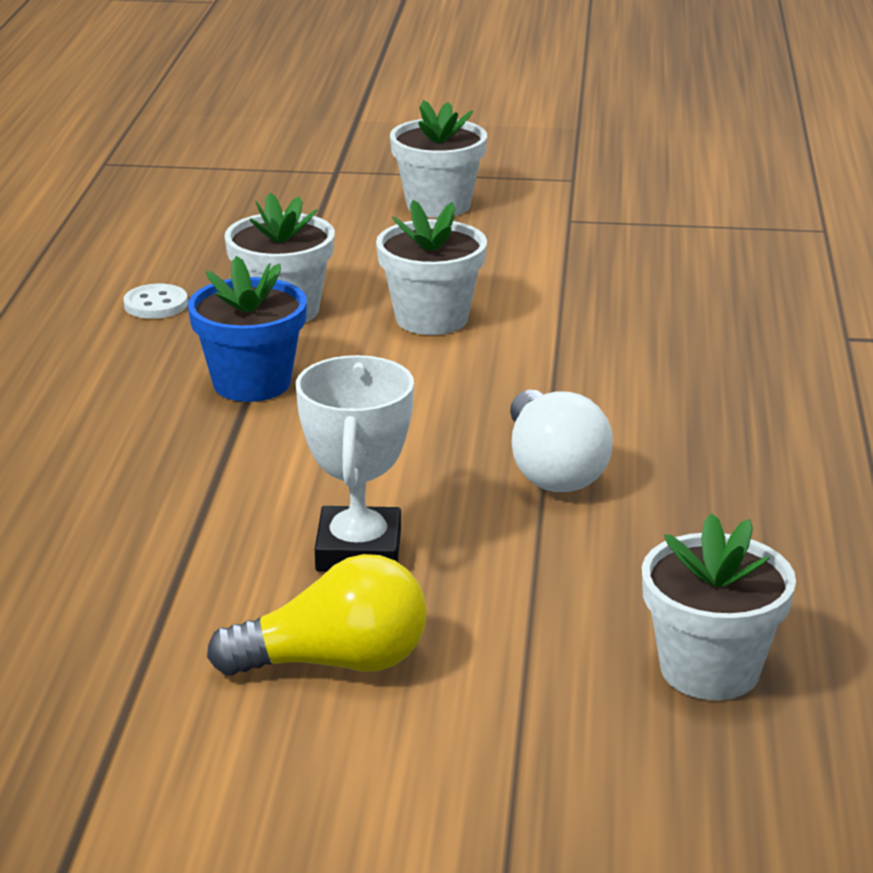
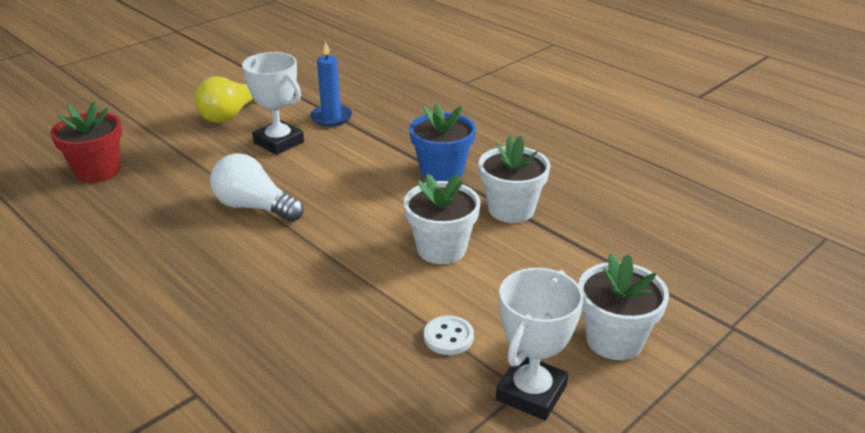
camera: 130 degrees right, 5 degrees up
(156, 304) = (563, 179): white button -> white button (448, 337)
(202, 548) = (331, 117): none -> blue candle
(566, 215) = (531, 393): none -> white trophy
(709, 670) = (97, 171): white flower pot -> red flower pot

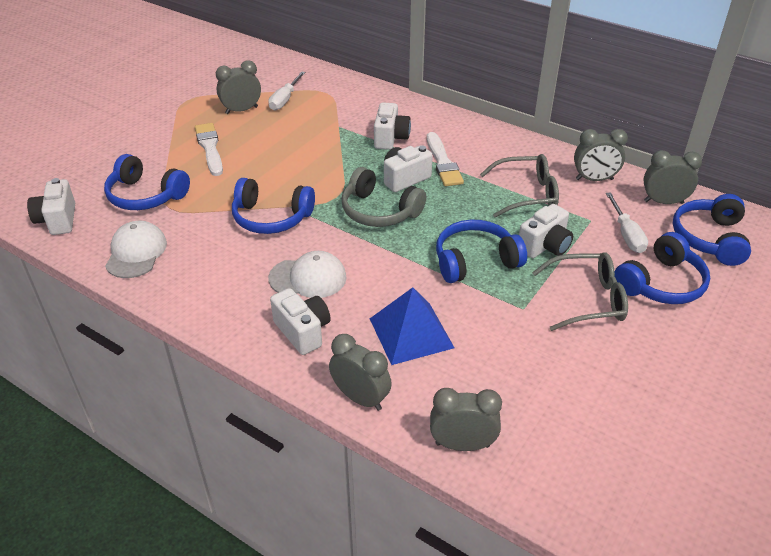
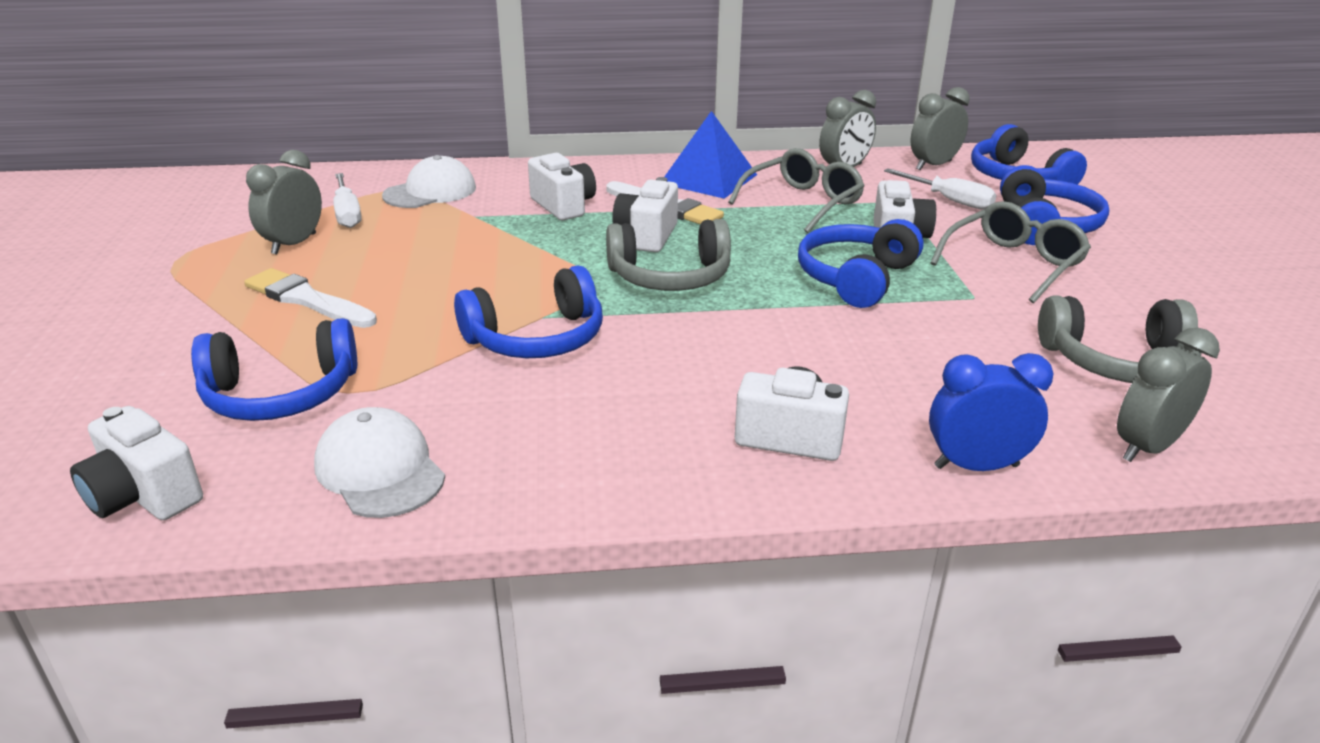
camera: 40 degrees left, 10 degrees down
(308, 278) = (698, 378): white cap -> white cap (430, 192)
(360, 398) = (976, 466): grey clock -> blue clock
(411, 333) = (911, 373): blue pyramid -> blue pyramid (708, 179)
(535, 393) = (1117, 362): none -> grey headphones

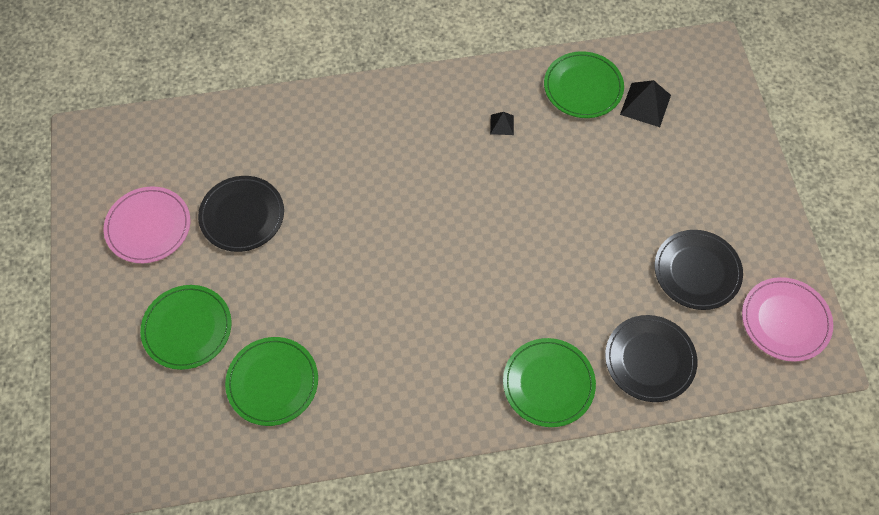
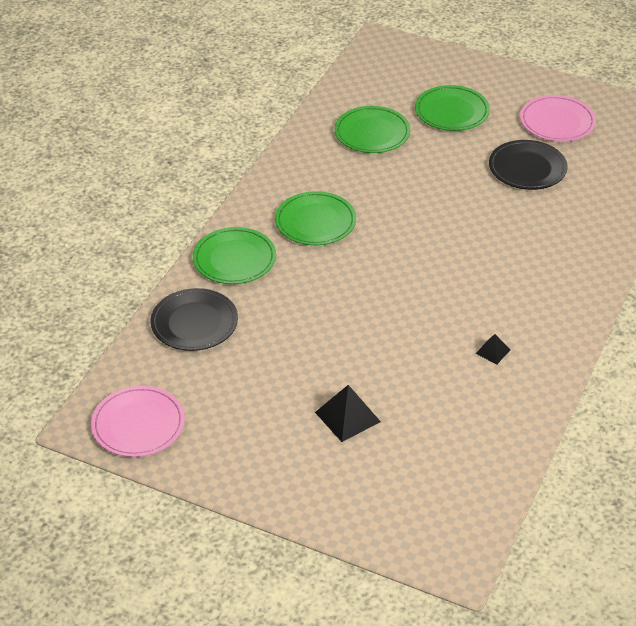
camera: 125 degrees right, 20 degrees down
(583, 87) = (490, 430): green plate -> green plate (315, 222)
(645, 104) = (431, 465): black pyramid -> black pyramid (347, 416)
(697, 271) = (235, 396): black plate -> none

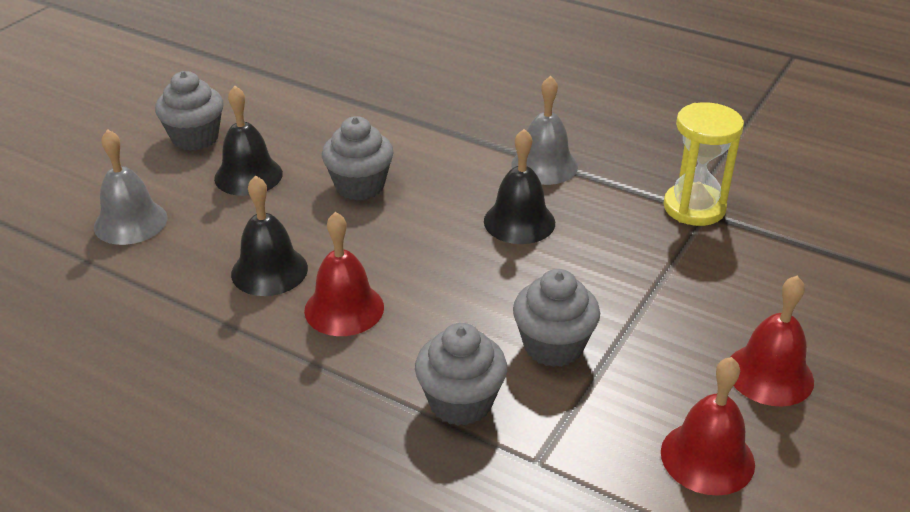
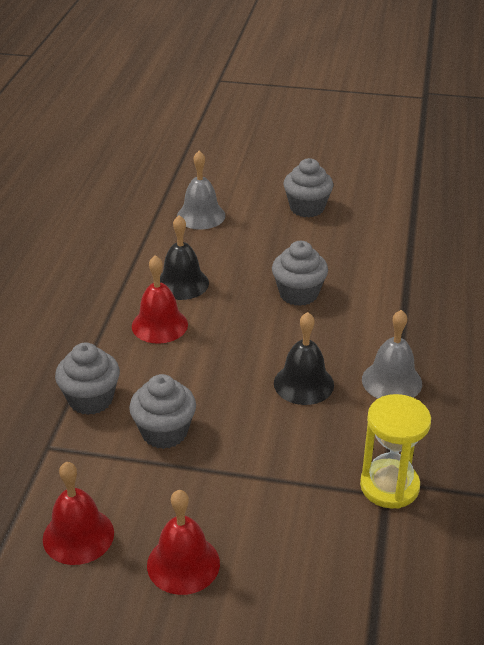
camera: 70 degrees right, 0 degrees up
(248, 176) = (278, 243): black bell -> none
....
* **Activity**
Among the records, find each line where the word "white" occurs, and copy it.

* **Your solution**
(156, 304) = (563, 179): white button -> white button (448, 337)
(566, 215) = (531, 393): none -> white trophy
(709, 670) = (97, 171): white flower pot -> red flower pot
(308, 278) = (698, 378): white cap -> white cap (430, 192)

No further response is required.